━━━ Extracted records
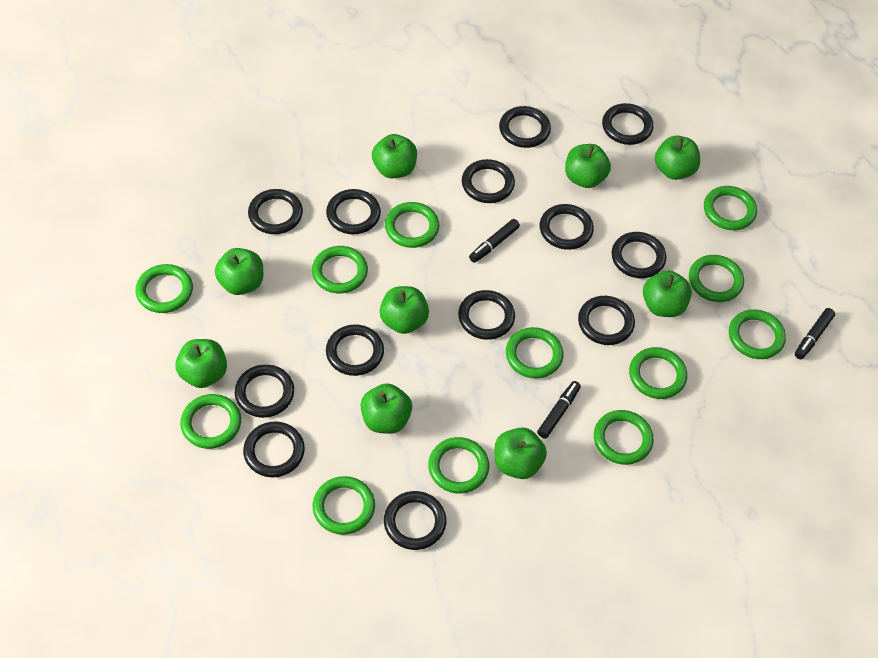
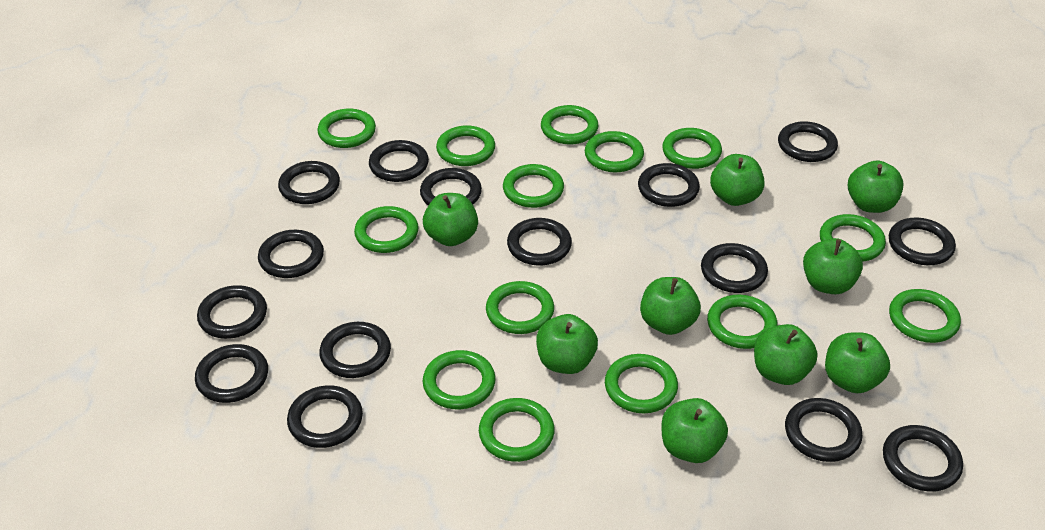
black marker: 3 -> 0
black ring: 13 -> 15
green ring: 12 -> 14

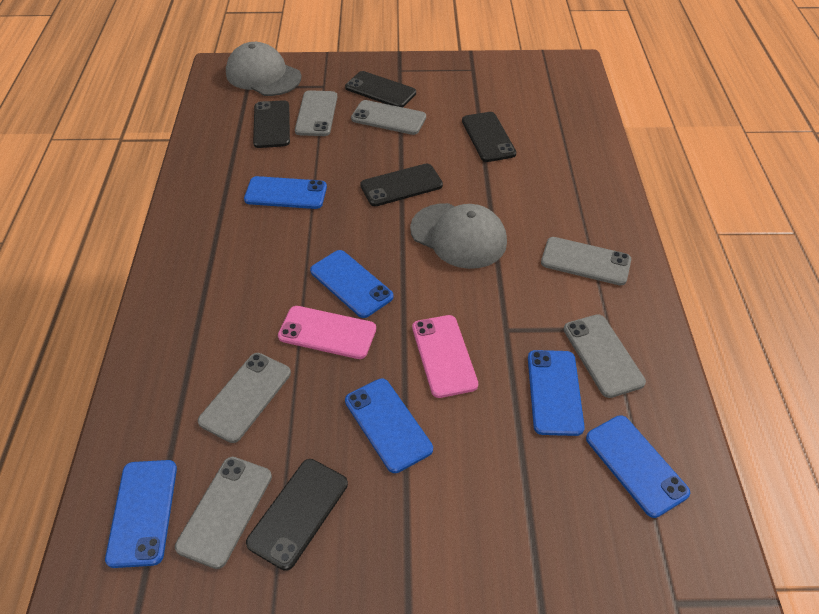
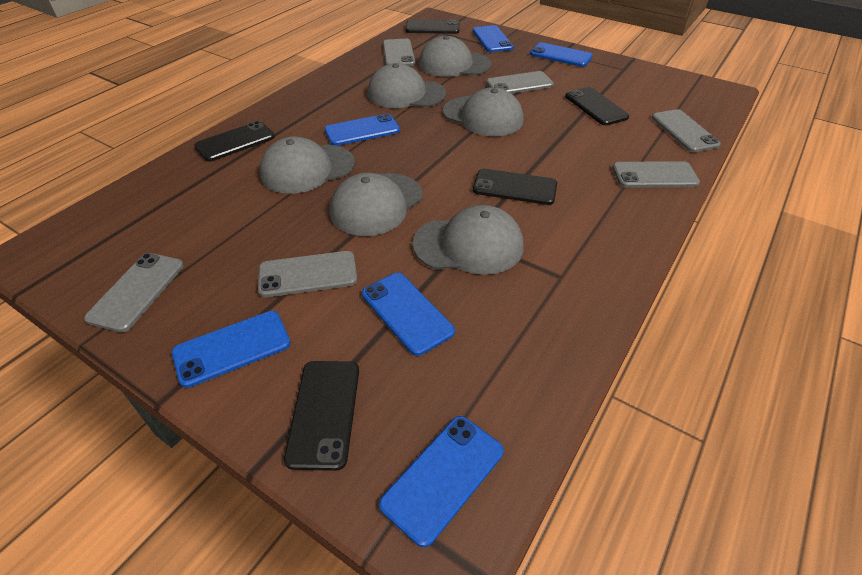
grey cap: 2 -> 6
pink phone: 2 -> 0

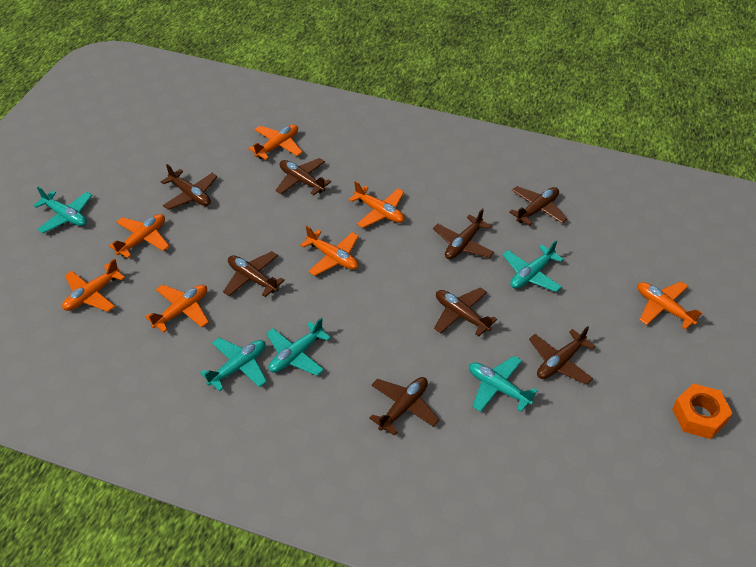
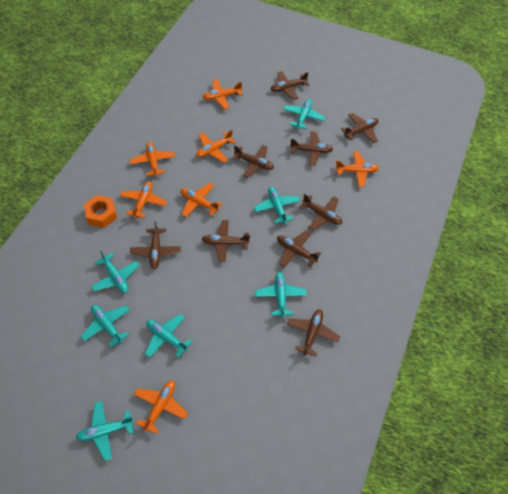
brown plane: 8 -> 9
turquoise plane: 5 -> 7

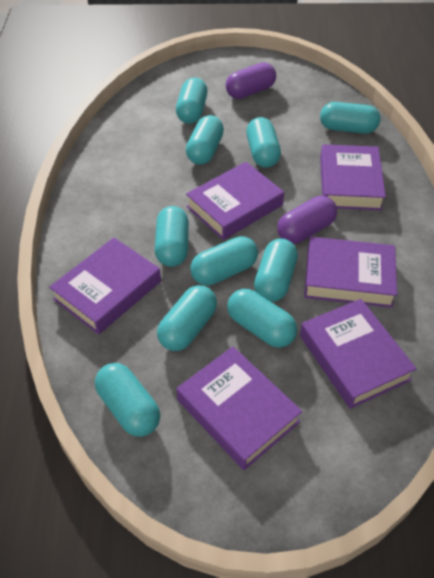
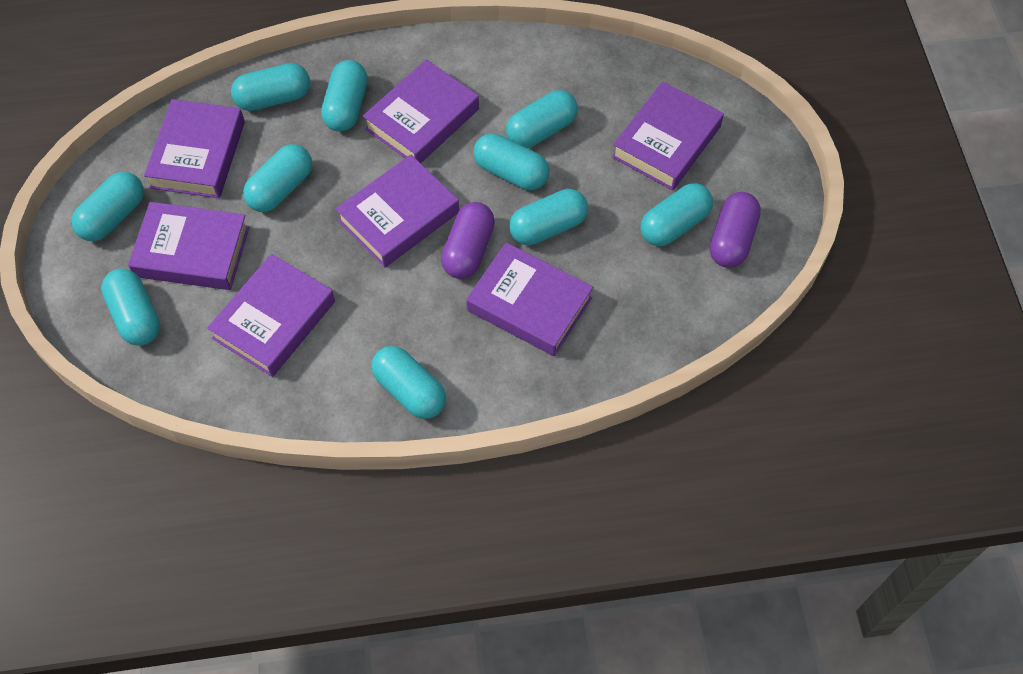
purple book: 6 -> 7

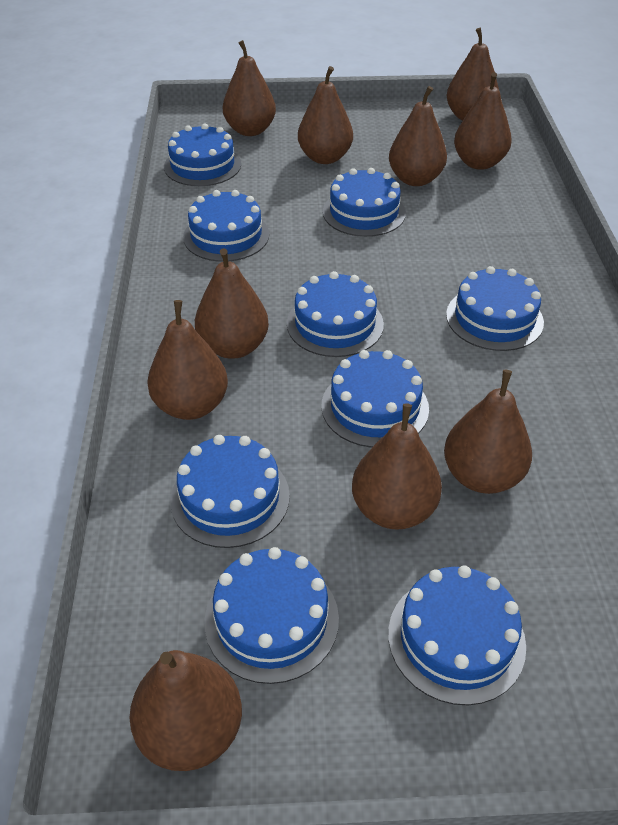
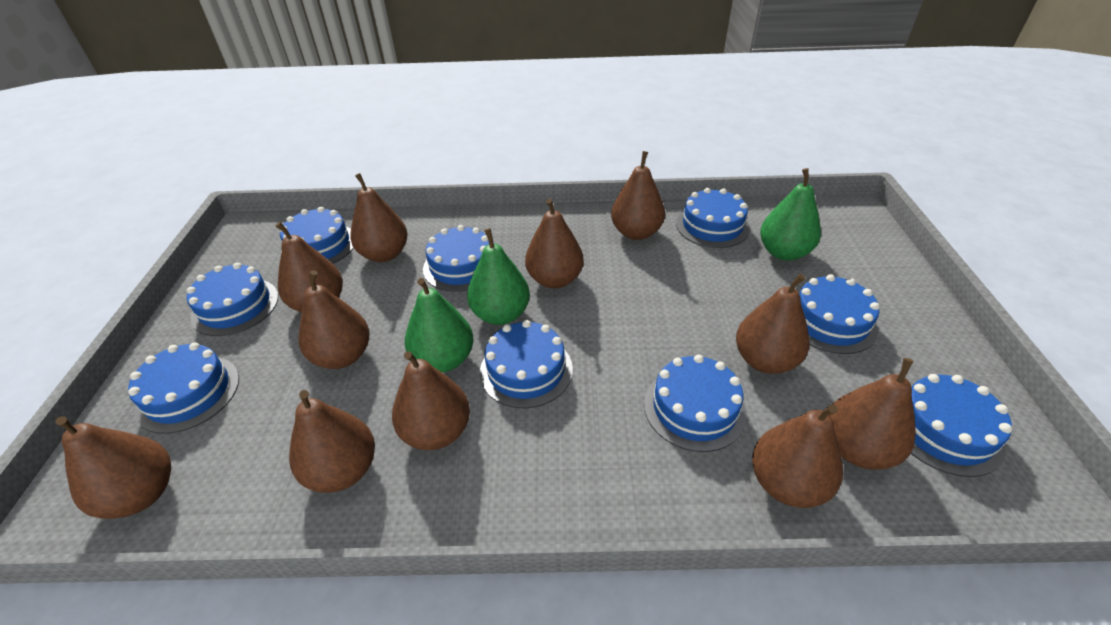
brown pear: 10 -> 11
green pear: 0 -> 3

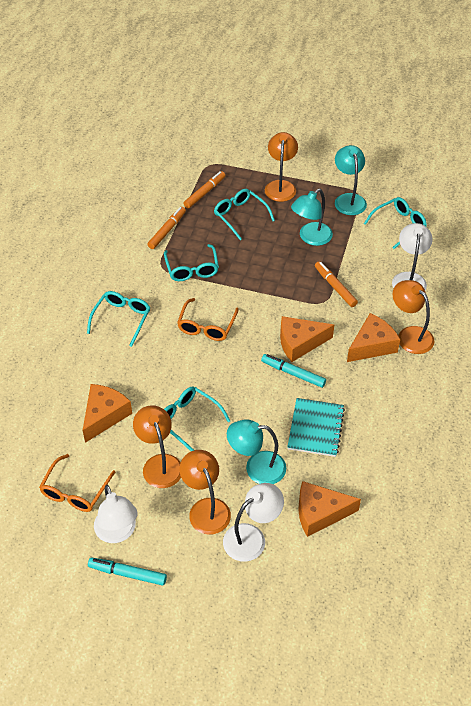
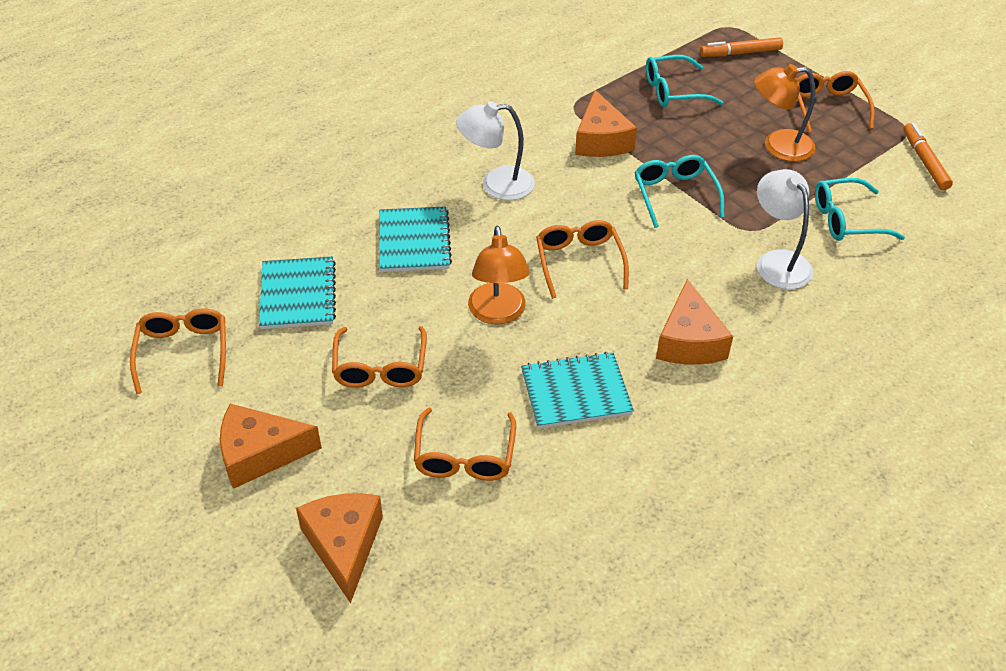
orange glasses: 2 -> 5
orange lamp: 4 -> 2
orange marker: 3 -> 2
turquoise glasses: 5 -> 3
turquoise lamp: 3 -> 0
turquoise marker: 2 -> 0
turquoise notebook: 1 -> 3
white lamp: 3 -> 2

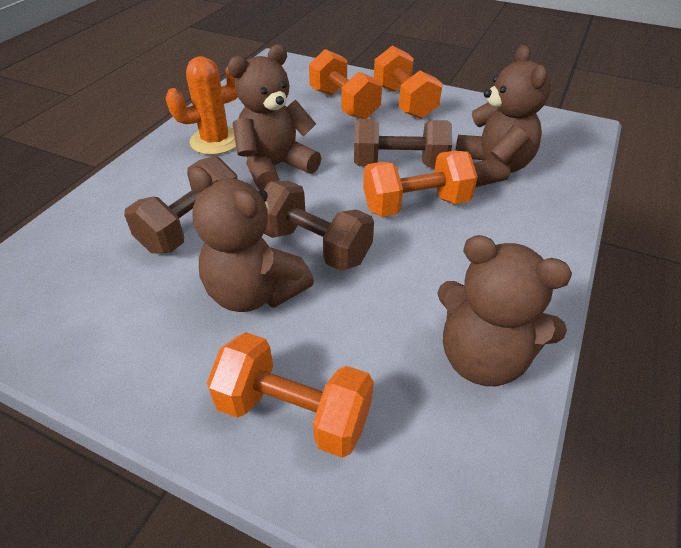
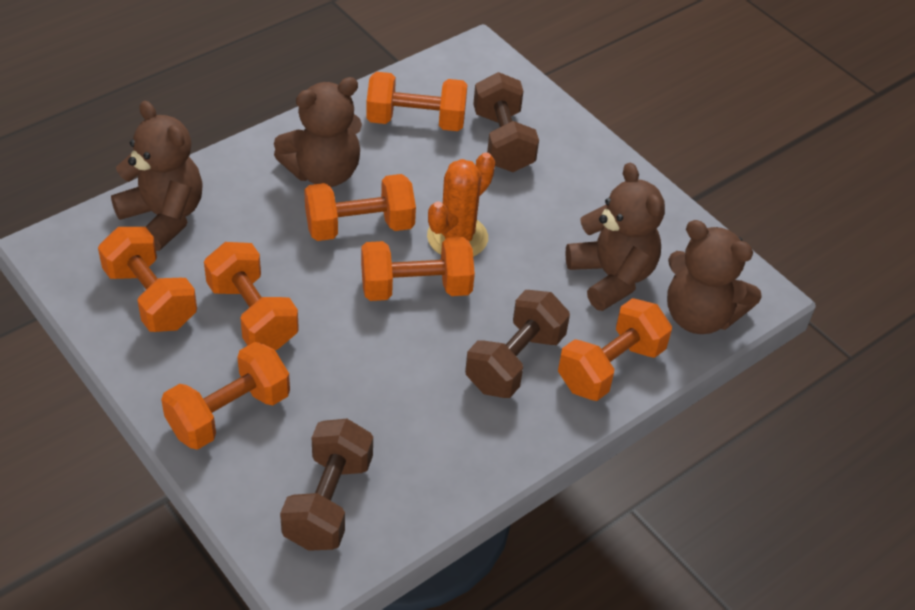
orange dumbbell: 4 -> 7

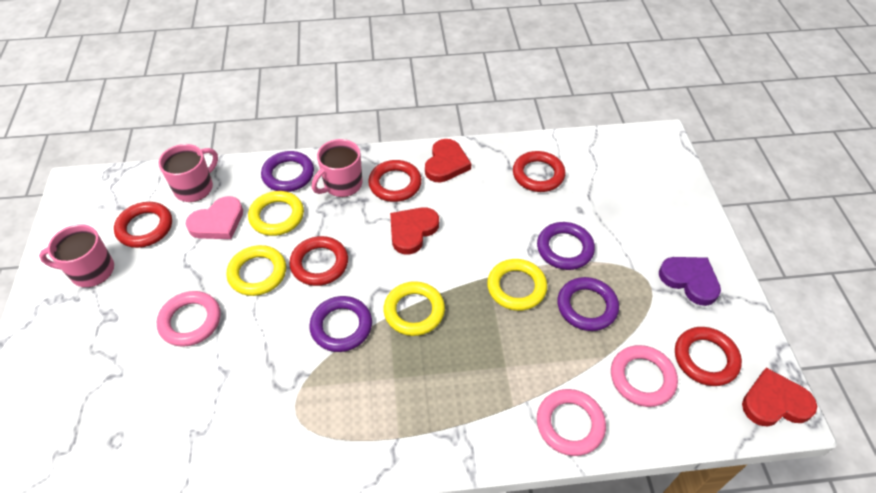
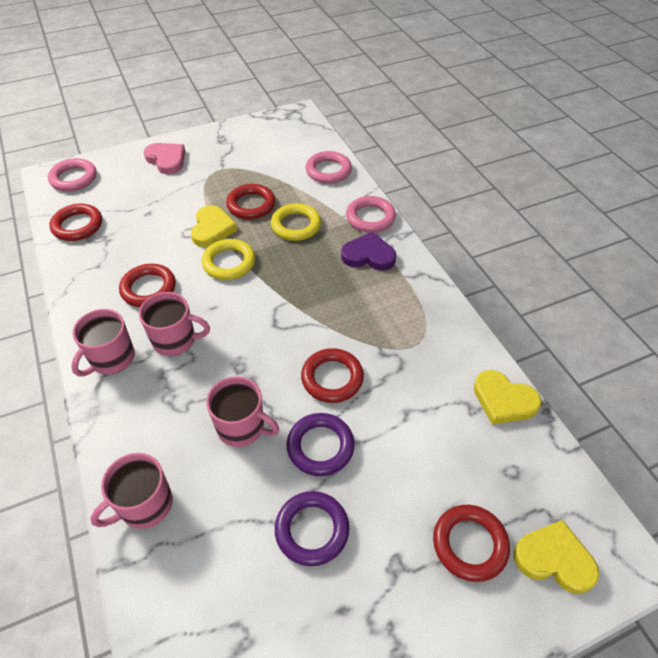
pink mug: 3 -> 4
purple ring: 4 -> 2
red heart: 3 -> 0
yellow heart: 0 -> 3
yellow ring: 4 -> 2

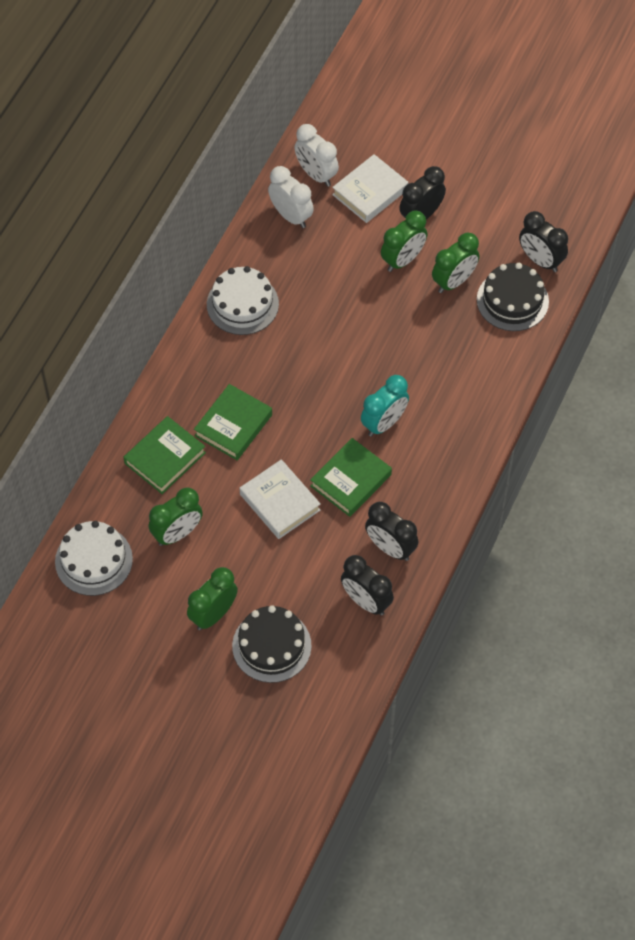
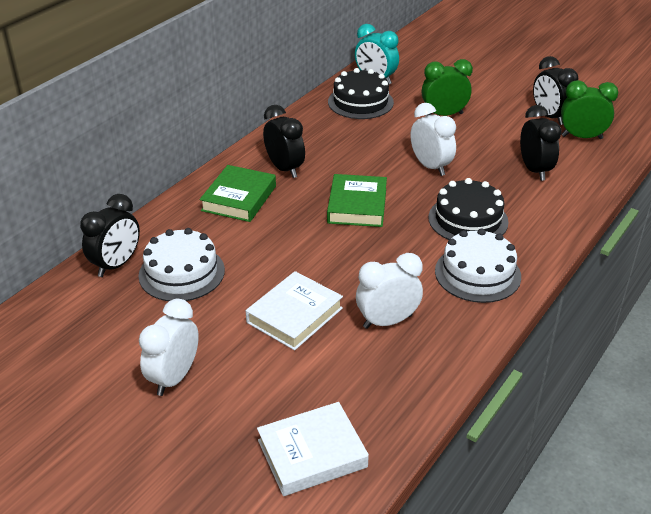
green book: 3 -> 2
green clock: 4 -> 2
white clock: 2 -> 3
━━━━━━
Required action:
What should be set down is every line from the opening of the records through the line that contains "turquoise marker: 2 -> 0", exactly, with pictures left out.

Written response:
black marker: 3 -> 0
black ring: 13 -> 15
green ring: 12 -> 14

grey cap: 2 -> 6
pink phone: 2 -> 0

brown plane: 8 -> 9
turquoise plane: 5 -> 7

purple book: 6 -> 7

brown pear: 10 -> 11
green pear: 0 -> 3

orange glasses: 2 -> 5
orange lamp: 4 -> 2
orange marker: 3 -> 2
turquoise glasses: 5 -> 3
turquoise lamp: 3 -> 0
turquoise marker: 2 -> 0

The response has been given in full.